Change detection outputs

◇ ◇ ◇ ◇ ◇

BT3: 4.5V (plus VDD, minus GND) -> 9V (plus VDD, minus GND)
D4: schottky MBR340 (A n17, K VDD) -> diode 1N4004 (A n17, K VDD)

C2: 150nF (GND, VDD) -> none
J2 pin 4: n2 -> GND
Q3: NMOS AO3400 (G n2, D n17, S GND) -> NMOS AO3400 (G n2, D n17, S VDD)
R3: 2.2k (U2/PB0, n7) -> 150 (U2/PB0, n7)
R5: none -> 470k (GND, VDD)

◇ ◇ ◇ ◇ ◇

- **What to do**: Give the records again, complete and exact.

- **Your solution**:
BT3: 4.5V (plus VDD, minus GND) -> 9V (plus VDD, minus GND)
D4: schottky MBR340 (A n17, K VDD) -> diode 1N4004 (A n17, K VDD)

C2: 150nF (GND, VDD) -> none
J2 pin 4: n2 -> GND
Q3: NMOS AO3400 (G n2, D n17, S GND) -> NMOS AO3400 (G n2, D n17, S VDD)
R3: 2.2k (U2/PB0, n7) -> 150 (U2/PB0, n7)
R5: none -> 470k (GND, VDD)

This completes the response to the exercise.